▶ Task to complete
With the pictures omitted, set down exactly the lines from the one that contains "(235, 330) = (584, 222): green" through the last line of the data.

** Data under study follows **

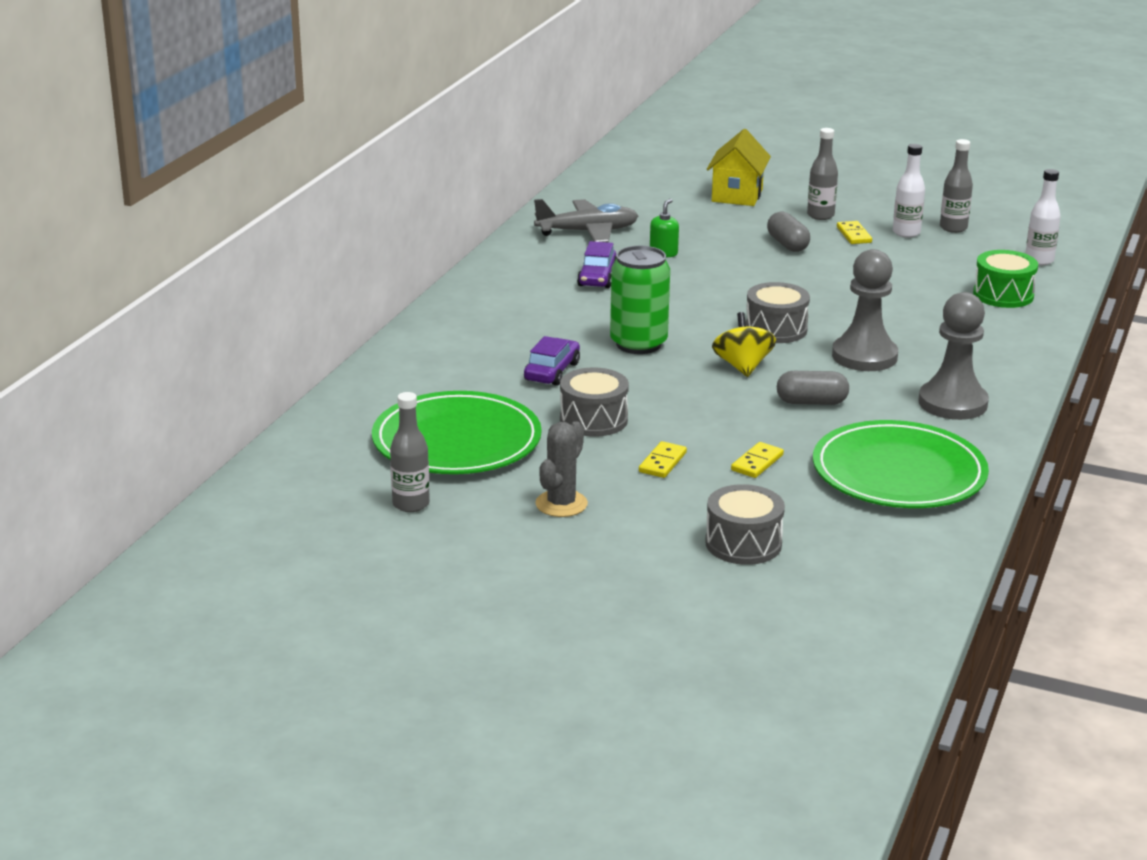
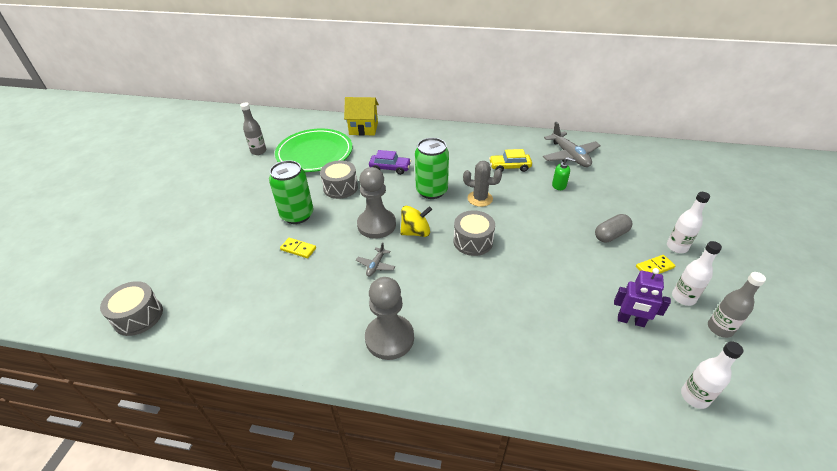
camera: 80 degrees right, 15 degrees up
(561, 504) = (256, 189): grey cactus -> grey cactus (480, 198)
(597, 277) = (509, 167): purple car -> yellow car
(662, 462) = (297, 215): yellow domino -> green can
(737, 195) = (677, 204): yellow house -> yellow house (363, 129)
(743, 544) = (211, 252): grey drum -> grey drum (138, 316)
(811, 402) = (376, 265): grey capsule -> grey plane
(820, 215) = (677, 247): grey bottle -> white bottle
(864, 356) = (449, 286): grey pawn -> grey pawn (376, 225)
(898, 473) = (288, 312): green plate -> none
(938, 266) = (630, 321): none -> purple robot
(1003, 295) = (598, 368): green drum -> none

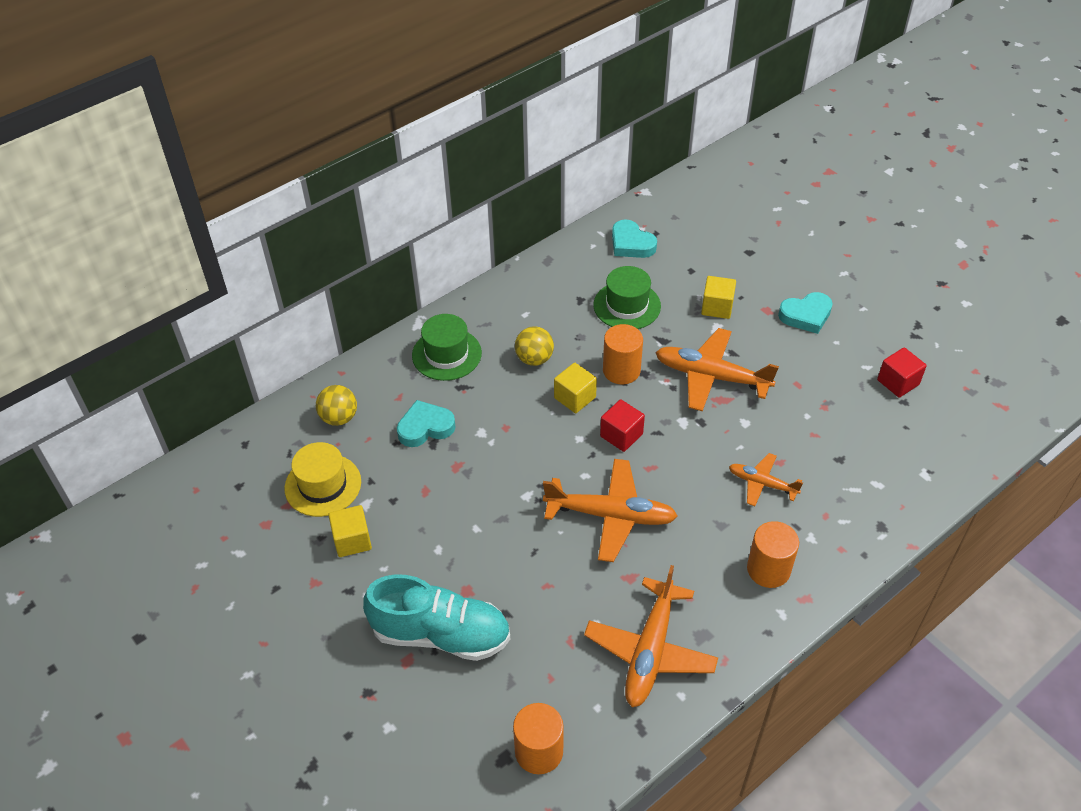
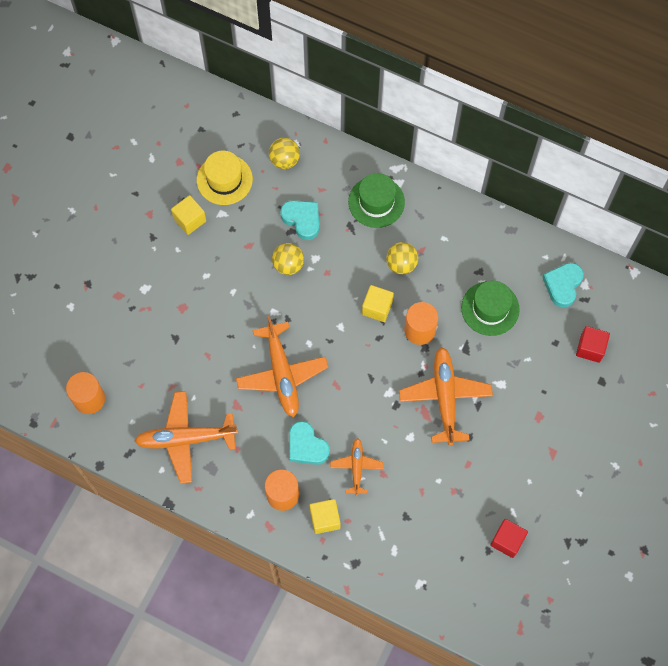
camera: 65 degrees right, 20 degrees up
(441, 634) = (144, 306): turquoise shoe -> none
(474, 460) = (288, 265): none -> yellow ball
(621, 435) = (356, 354): red cube -> red cube (590, 348)
(717, 307) = (522, 377): yellow cube -> yellow cube (325, 519)
(806, 315) = (548, 449): turquoise heart -> turquoise heart (306, 446)

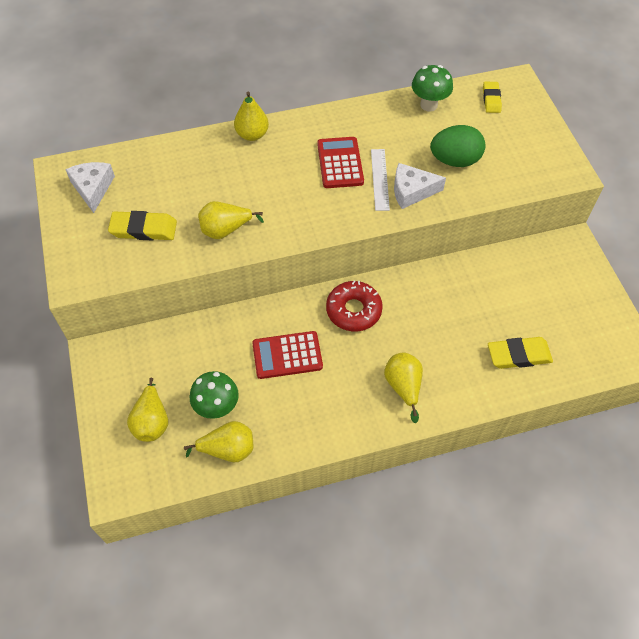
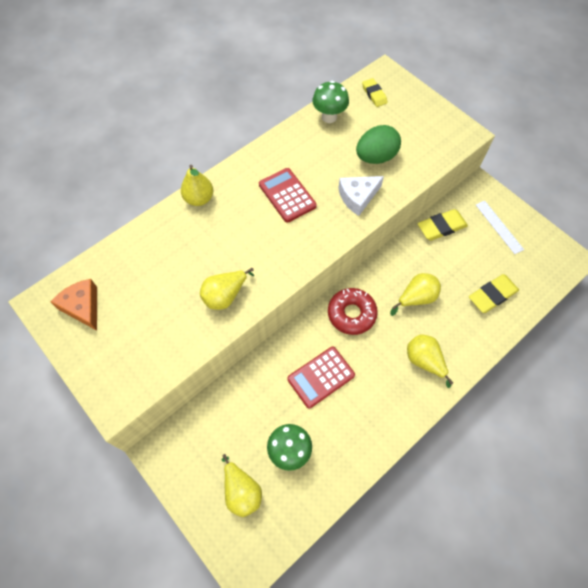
camera: 25 degrees left, 5 degrees up
(93, 188) = (83, 307): white cheese -> orange cheese
(143, 229) = (152, 326): yellow eraser -> yellow eraser (441, 227)
(227, 450) = (318, 484): yellow pear -> yellow pear (416, 298)
(380, 179) = (327, 197): white ruler -> white ruler (499, 226)

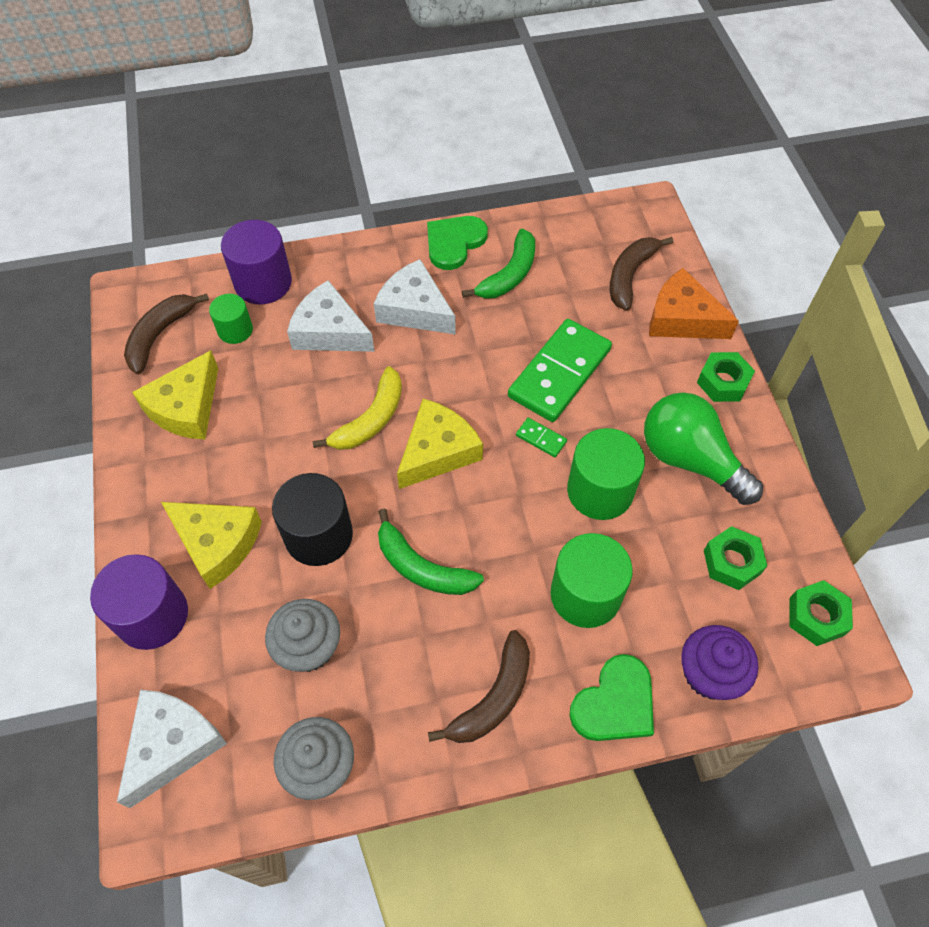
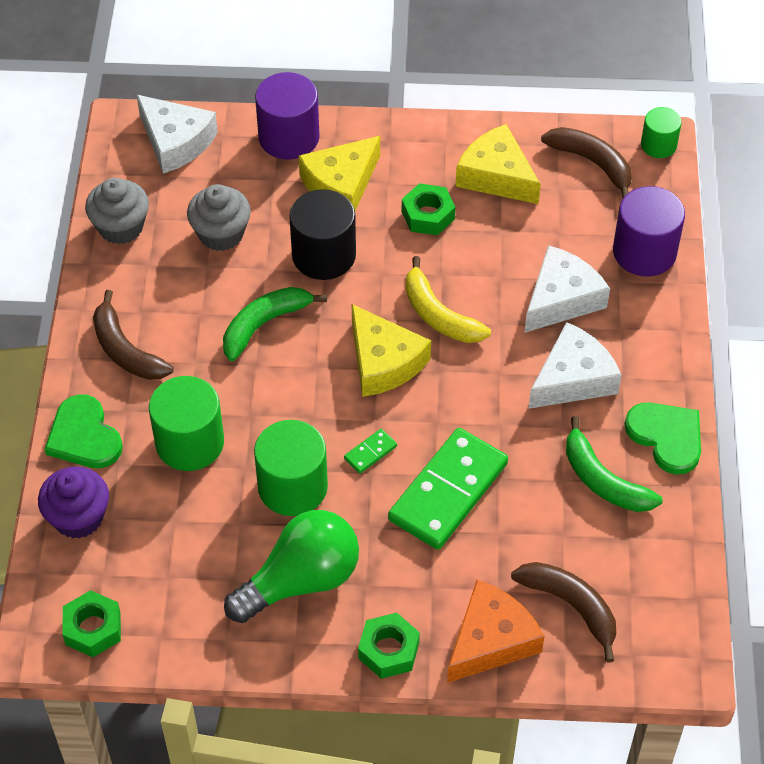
camera: 105 degrees right, 5 degrees down
(235, 330) = (584, 222): green cylinder -> green cylinder (658, 145)
(559, 373) = (448, 492): green domino -> green domino turned 75 degrees clockwise
(732, 562) = (175, 576): green nut -> green nut (428, 215)

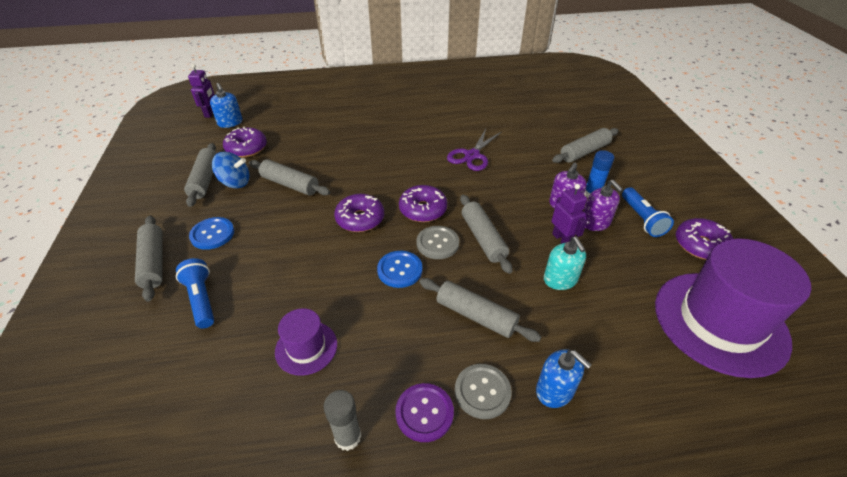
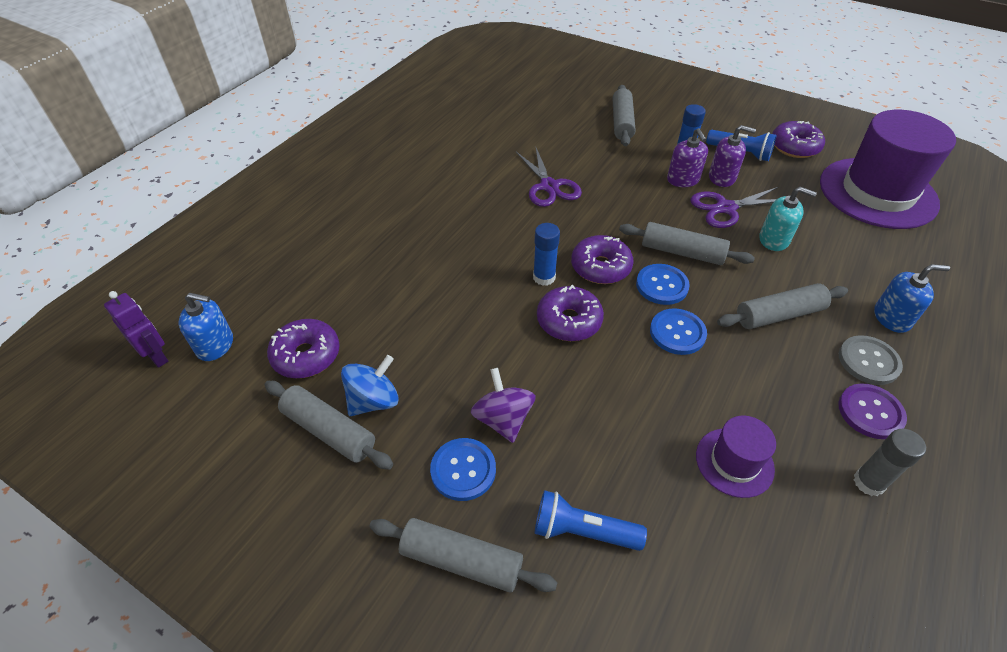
camera: 50 degrees left, 5 degrees up
(259, 231) = (503, 419): none -> purple spinning top
(290, 184) = (439, 349): grey rolling pin -> none
(387, 192) = (544, 277): none -> blue glue stick
(437, 243) = (662, 285): grey button -> blue button
(562, 239) = (726, 208): purple robot -> purple scissors

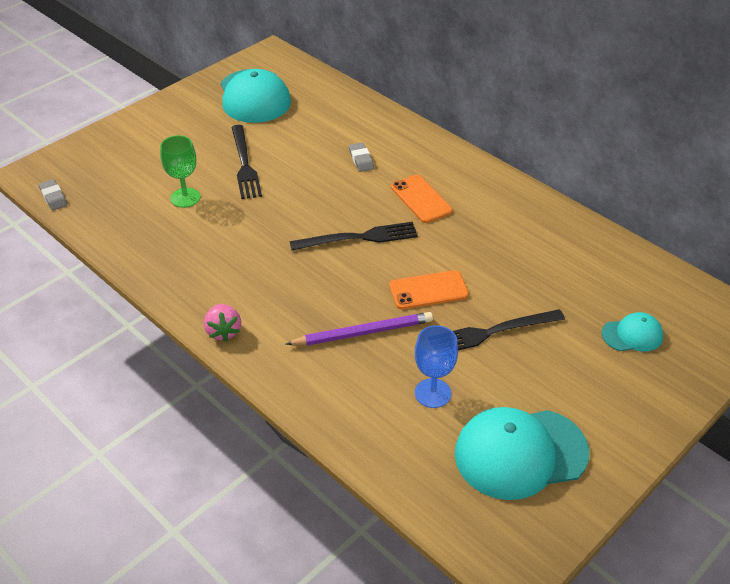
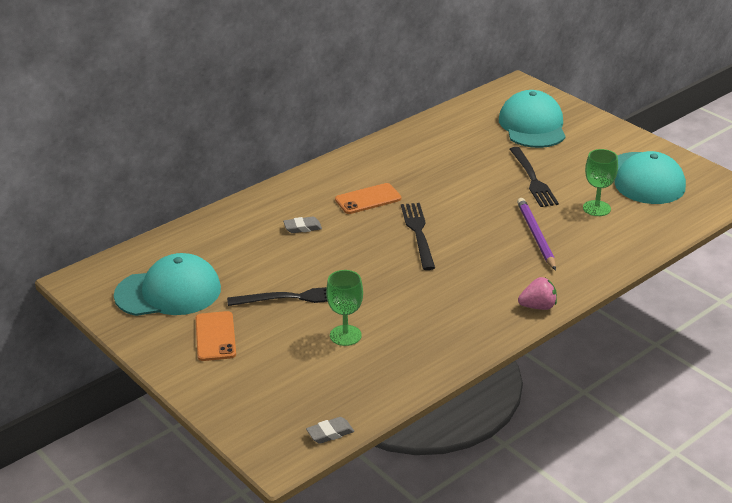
camera: 85 degrees left, 10 degrees down
(428, 290) = (486, 203): orange phone -> orange phone (215, 336)
(432, 393) = (596, 208): blue goblet -> green goblet
(632, 335) = (532, 126): turquoise cap -> turquoise cap, size x1.97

** End of Data under study **

▶ Answer to this problem
(235, 330) = (584, 222): green cylinder -> green cylinder (658, 145)
(559, 373) = (448, 492): green domino -> green domino turned 75 degrees clockwise
(732, 562) = (175, 576): green nut -> green nut (428, 215)

camera: 50 degrees left, 5 degrees up
(259, 231) = (503, 419): none -> purple spinning top
(290, 184) = (439, 349): grey rolling pin -> none
(387, 192) = (544, 277): none -> blue glue stick
(437, 243) = (662, 285): grey button -> blue button
(562, 239) = (726, 208): purple robot -> purple scissors

camera: 85 degrees left, 10 degrees down
(428, 290) = (486, 203): orange phone -> orange phone (215, 336)
(432, 393) = (596, 208): blue goblet -> green goblet
(632, 335) = (532, 126): turquoise cap -> turquoise cap, size x1.97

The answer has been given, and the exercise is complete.